= Beginning of Section =
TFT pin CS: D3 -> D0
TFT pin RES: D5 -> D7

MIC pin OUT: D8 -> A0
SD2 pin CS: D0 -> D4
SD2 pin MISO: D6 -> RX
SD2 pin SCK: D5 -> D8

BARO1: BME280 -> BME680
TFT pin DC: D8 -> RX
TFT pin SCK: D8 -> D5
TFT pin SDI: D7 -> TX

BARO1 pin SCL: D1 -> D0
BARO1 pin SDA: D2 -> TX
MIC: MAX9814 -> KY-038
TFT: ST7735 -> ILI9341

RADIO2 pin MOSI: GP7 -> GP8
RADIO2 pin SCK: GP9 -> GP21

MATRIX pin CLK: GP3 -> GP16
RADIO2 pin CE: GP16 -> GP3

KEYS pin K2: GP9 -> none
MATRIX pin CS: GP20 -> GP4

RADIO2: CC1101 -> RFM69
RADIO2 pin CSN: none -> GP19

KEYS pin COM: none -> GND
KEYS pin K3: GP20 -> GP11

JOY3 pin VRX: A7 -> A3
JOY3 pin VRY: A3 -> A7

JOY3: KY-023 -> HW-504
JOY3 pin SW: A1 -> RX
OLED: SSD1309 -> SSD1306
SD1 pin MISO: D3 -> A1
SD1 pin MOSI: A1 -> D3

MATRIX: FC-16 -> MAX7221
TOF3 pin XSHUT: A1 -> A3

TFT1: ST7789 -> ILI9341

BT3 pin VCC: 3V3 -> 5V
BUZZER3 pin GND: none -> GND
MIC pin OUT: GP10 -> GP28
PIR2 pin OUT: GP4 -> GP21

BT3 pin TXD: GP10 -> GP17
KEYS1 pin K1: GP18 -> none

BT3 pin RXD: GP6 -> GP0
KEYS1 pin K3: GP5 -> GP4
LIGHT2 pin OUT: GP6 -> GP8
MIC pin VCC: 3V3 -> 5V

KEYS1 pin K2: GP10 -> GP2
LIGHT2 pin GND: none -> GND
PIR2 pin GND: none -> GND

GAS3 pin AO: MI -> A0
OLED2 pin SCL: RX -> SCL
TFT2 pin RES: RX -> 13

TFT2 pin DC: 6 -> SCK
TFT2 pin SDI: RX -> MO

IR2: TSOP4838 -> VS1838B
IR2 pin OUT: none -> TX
= End of Section =
__Task instructions__:
Every entry above needs to be quoted exactly.

__Solution__:
TFT pin CS: D3 -> D0
TFT pin RES: D5 -> D7

MIC pin OUT: D8 -> A0
SD2 pin CS: D0 -> D4
SD2 pin MISO: D6 -> RX
SD2 pin SCK: D5 -> D8

BARO1: BME280 -> BME680
TFT pin DC: D8 -> RX
TFT pin SCK: D8 -> D5
TFT pin SDI: D7 -> TX

BARO1 pin SCL: D1 -> D0
BARO1 pin SDA: D2 -> TX
MIC: MAX9814 -> KY-038
TFT: ST7735 -> ILI9341

RADIO2 pin MOSI: GP7 -> GP8
RADIO2 pin SCK: GP9 -> GP21

MATRIX pin CLK: GP3 -> GP16
RADIO2 pin CE: GP16 -> GP3

KEYS pin K2: GP9 -> none
MATRIX pin CS: GP20 -> GP4

RADIO2: CC1101 -> RFM69
RADIO2 pin CSN: none -> GP19

KEYS pin COM: none -> GND
KEYS pin K3: GP20 -> GP11

JOY3 pin VRX: A7 -> A3
JOY3 pin VRY: A3 -> A7

JOY3: KY-023 -> HW-504
JOY3 pin SW: A1 -> RX
OLED: SSD1309 -> SSD1306
SD1 pin MISO: D3 -> A1
SD1 pin MOSI: A1 -> D3

MATRIX: FC-16 -> MAX7221
TOF3 pin XSHUT: A1 -> A3

TFT1: ST7789 -> ILI9341

BT3 pin VCC: 3V3 -> 5V
BUZZER3 pin GND: none -> GND
MIC pin OUT: GP10 -> GP28
PIR2 pin OUT: GP4 -> GP21

BT3 pin TXD: GP10 -> GP17
KEYS1 pin K1: GP18 -> none

BT3 pin RXD: GP6 -> GP0
KEYS1 pin K3: GP5 -> GP4
LIGHT2 pin OUT: GP6 -> GP8
MIC pin VCC: 3V3 -> 5V

KEYS1 pin K2: GP10 -> GP2
LIGHT2 pin GND: none -> GND
PIR2 pin GND: none -> GND

GAS3 pin AO: MI -> A0
OLED2 pin SCL: RX -> SCL
TFT2 pin RES: RX -> 13

TFT2 pin DC: 6 -> SCK
TFT2 pin SDI: RX -> MO

IR2: TSOP4838 -> VS1838B
IR2 pin OUT: none -> TX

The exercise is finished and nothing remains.